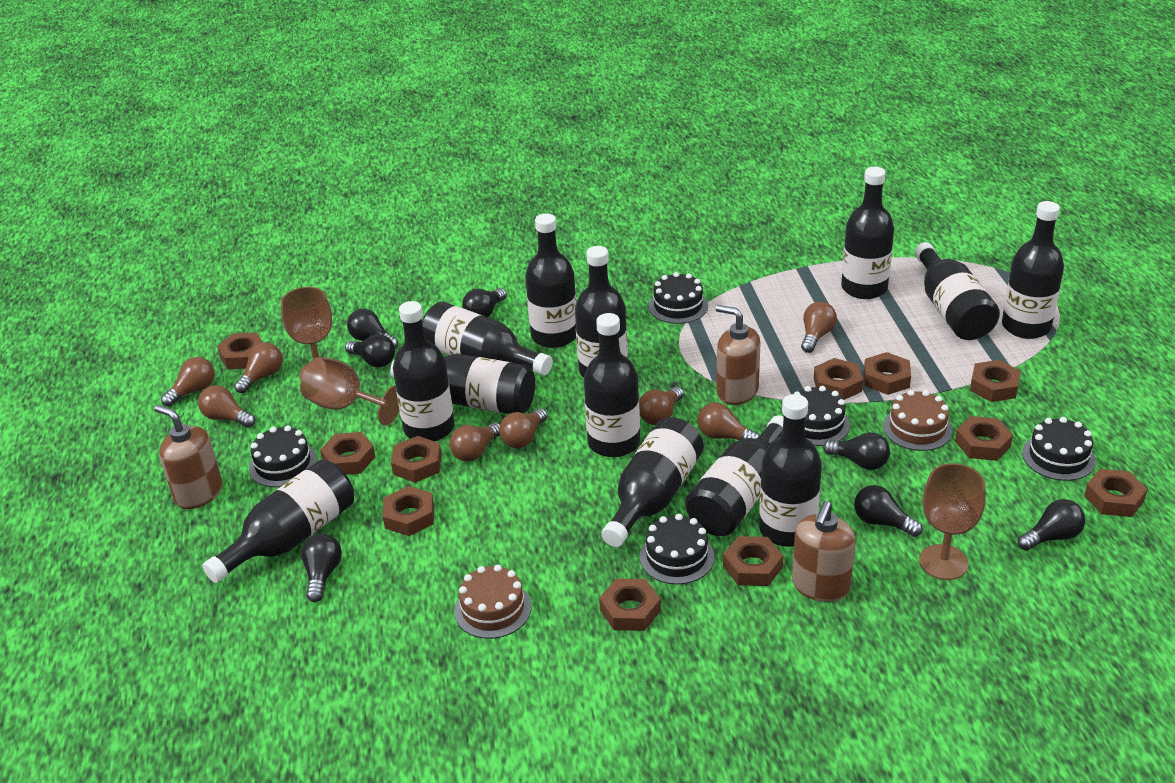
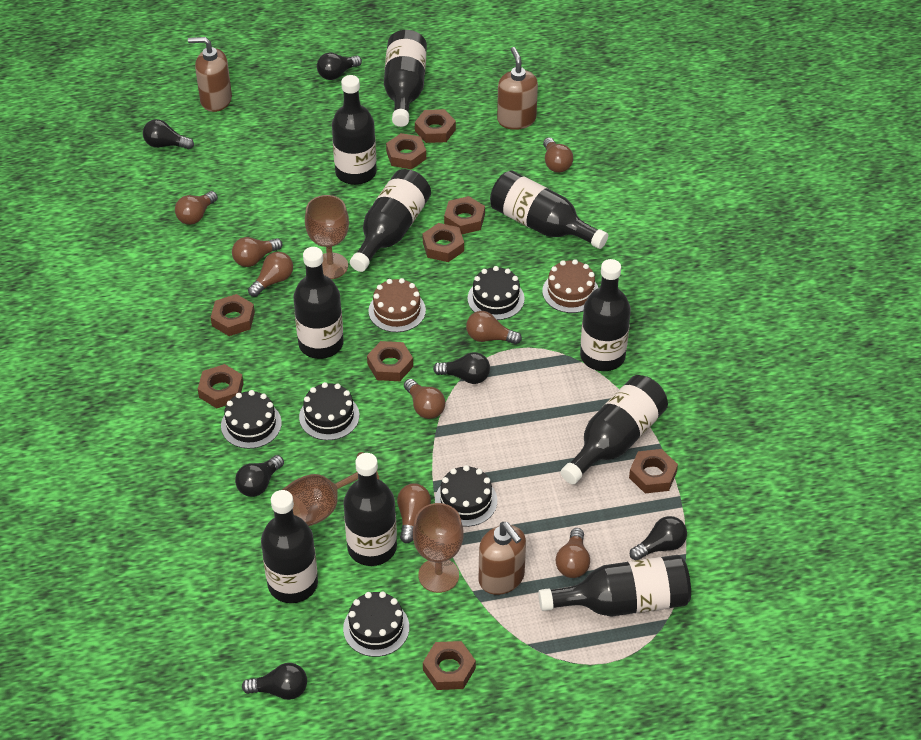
black bottle: 13 -> 10
black light bulb: 7 -> 6
brown nut: 11 -> 9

**Your instructions**
Among the lines of the material, find those holding the word "black" and return them.

**Exercise result**
black bottle: 13 -> 10
black light bulb: 7 -> 6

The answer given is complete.